- [Records shown]:
*** Block opens ***
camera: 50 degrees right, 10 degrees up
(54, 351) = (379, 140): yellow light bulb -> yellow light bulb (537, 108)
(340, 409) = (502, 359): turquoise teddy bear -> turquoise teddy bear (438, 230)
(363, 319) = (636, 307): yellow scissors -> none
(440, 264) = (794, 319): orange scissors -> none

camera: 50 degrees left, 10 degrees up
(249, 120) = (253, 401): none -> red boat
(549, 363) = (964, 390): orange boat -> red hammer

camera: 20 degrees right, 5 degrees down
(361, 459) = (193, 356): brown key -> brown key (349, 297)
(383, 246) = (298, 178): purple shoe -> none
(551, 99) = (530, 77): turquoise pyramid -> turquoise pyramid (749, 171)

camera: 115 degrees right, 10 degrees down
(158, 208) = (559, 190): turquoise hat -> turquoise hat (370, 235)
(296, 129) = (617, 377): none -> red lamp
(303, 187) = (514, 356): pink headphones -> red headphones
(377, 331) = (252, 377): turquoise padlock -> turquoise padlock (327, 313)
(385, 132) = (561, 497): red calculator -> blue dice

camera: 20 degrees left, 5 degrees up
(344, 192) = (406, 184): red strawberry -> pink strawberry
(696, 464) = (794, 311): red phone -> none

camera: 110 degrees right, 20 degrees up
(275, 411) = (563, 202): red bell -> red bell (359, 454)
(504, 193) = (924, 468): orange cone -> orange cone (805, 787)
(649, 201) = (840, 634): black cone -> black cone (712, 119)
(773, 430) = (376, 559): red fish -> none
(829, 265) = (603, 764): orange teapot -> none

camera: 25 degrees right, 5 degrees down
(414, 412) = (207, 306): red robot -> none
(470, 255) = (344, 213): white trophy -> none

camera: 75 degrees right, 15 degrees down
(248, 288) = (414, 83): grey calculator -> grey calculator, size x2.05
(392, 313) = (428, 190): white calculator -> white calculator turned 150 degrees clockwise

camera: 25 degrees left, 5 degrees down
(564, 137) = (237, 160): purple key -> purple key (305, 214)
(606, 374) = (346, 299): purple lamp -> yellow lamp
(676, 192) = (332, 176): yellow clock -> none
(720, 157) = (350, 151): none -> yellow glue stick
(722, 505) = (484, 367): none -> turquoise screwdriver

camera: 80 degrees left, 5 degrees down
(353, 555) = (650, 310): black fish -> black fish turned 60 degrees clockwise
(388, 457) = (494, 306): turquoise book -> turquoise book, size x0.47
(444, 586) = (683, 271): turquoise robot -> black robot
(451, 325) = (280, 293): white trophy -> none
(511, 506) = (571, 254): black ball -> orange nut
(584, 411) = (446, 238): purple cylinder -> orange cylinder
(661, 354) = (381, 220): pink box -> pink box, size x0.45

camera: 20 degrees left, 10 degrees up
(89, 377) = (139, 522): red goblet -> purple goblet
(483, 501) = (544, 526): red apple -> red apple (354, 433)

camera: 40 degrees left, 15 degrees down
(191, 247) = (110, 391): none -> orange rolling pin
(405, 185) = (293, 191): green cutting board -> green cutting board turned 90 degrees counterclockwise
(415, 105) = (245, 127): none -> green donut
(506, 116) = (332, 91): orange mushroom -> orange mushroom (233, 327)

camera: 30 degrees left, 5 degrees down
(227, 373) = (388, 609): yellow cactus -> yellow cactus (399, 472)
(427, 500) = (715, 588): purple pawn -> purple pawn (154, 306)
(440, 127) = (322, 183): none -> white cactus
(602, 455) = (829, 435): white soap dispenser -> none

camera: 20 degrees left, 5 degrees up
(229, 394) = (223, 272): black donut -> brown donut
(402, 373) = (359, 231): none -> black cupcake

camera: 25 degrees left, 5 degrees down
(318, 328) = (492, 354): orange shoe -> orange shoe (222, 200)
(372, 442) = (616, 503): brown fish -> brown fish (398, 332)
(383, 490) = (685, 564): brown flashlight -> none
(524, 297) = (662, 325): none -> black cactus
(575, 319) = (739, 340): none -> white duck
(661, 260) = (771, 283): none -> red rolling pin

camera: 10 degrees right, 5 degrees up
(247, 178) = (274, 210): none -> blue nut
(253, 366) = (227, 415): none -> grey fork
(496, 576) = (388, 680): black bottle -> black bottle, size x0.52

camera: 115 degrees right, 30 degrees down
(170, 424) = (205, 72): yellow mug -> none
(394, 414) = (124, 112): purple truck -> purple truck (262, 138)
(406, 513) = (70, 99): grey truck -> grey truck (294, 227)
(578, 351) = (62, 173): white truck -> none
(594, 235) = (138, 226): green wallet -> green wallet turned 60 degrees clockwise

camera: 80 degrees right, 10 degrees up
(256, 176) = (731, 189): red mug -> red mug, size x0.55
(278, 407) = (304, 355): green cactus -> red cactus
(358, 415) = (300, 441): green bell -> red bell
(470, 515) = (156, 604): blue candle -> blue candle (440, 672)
*** Block closes ***
- [Directions]: What you hand back must match the records above exactly.

- [Result for this exercise]:
camera: 50 degrees right, 10 degrees up
(54, 351) = (379, 140): yellow light bulb -> yellow light bulb (537, 108)
(340, 409) = (502, 359): turquoise teddy bear -> turquoise teddy bear (438, 230)
(363, 319) = (636, 307): yellow scissors -> none
(440, 264) = (794, 319): orange scissors -> none

camera: 50 degrees left, 10 degrees up
(249, 120) = (253, 401): none -> red boat
(549, 363) = (964, 390): orange boat -> red hammer

camera: 20 degrees right, 5 degrees down
(361, 459) = (193, 356): brown key -> brown key (349, 297)
(383, 246) = (298, 178): purple shoe -> none
(551, 99) = (530, 77): turquoise pyramid -> turquoise pyramid (749, 171)

camera: 115 degrees right, 10 degrees down
(158, 208) = (559, 190): turquoise hat -> turquoise hat (370, 235)
(296, 129) = (617, 377): none -> red lamp
(303, 187) = (514, 356): pink headphones -> red headphones
(377, 331) = (252, 377): turquoise padlock -> turquoise padlock (327, 313)
(385, 132) = (561, 497): red calculator -> blue dice

camera: 20 degrees left, 5 degrees up
(344, 192) = (406, 184): red strawberry -> pink strawberry
(696, 464) = (794, 311): red phone -> none

camera: 110 degrees right, 20 degrees up
(275, 411) = (563, 202): red bell -> red bell (359, 454)
(504, 193) = (924, 468): orange cone -> orange cone (805, 787)
(649, 201) = (840, 634): black cone -> black cone (712, 119)
(773, 430) = (376, 559): red fish -> none
(829, 265) = (603, 764): orange teapot -> none

camera: 25 degrees right, 5 degrees down
(414, 412) = (207, 306): red robot -> none
(470, 255) = (344, 213): white trophy -> none

camera: 75 degrees right, 15 degrees down
(248, 288) = (414, 83): grey calculator -> grey calculator, size x2.05
(392, 313) = (428, 190): white calculator -> white calculator turned 150 degrees clockwise

camera: 25 degrees left, 5 degrees down
(564, 137) = (237, 160): purple key -> purple key (305, 214)
(606, 374) = (346, 299): purple lamp -> yellow lamp
(676, 192) = (332, 176): yellow clock -> none
(720, 157) = (350, 151): none -> yellow glue stick
(722, 505) = (484, 367): none -> turquoise screwdriver

camera: 80 degrees left, 5 degrees down
(353, 555) = (650, 310): black fish -> black fish turned 60 degrees clockwise
(388, 457) = (494, 306): turquoise book -> turquoise book, size x0.47
(444, 586) = (683, 271): turquoise robot -> black robot
(451, 325) = (280, 293): white trophy -> none
(511, 506) = (571, 254): black ball -> orange nut
(584, 411) = (446, 238): purple cylinder -> orange cylinder
(661, 354) = (381, 220): pink box -> pink box, size x0.45

camera: 20 degrees left, 10 degrees up
(89, 377) = (139, 522): red goblet -> purple goblet
(483, 501) = (544, 526): red apple -> red apple (354, 433)

camera: 40 degrees left, 15 degrees down
(191, 247) = (110, 391): none -> orange rolling pin
(405, 185) = (293, 191): green cutting board -> green cutting board turned 90 degrees counterclockwise
(415, 105) = (245, 127): none -> green donut
(506, 116) = (332, 91): orange mushroom -> orange mushroom (233, 327)

camera: 30 degrees left, 5 degrees down
(227, 373) = (388, 609): yellow cactus -> yellow cactus (399, 472)
(427, 500) = (715, 588): purple pawn -> purple pawn (154, 306)
(440, 127) = (322, 183): none -> white cactus
(602, 455) = (829, 435): white soap dispenser -> none

camera: 20 degrees left, 5 degrees up
(229, 394) = (223, 272): black donut -> brown donut
(402, 373) = (359, 231): none -> black cupcake

camera: 25 degrees left, 5 degrees down
(318, 328) = (492, 354): orange shoe -> orange shoe (222, 200)
(372, 442) = (616, 503): brown fish -> brown fish (398, 332)
(383, 490) = (685, 564): brown flashlight -> none
(524, 297) = (662, 325): none -> black cactus
(575, 319) = (739, 340): none -> white duck
(661, 260) = (771, 283): none -> red rolling pin

camera: 10 degrees right, 5 degrees up
(247, 178) = (274, 210): none -> blue nut
(253, 366) = (227, 415): none -> grey fork
(496, 576) = (388, 680): black bottle -> black bottle, size x0.52

camera: 115 degrees right, 30 degrees down
(170, 424) = (205, 72): yellow mug -> none
(394, 414) = (124, 112): purple truck -> purple truck (262, 138)
(406, 513) = (70, 99): grey truck -> grey truck (294, 227)
(578, 351) = (62, 173): white truck -> none
(594, 235) = (138, 226): green wallet -> green wallet turned 60 degrees clockwise

camera: 80 degrees right, 10 degrees up
(256, 176) = (731, 189): red mug -> red mug, size x0.55
(278, 407) = (304, 355): green cactus -> red cactus
(358, 415) = (300, 441): green bell -> red bell
(470, 515) = (156, 604): blue candle -> blue candle (440, 672)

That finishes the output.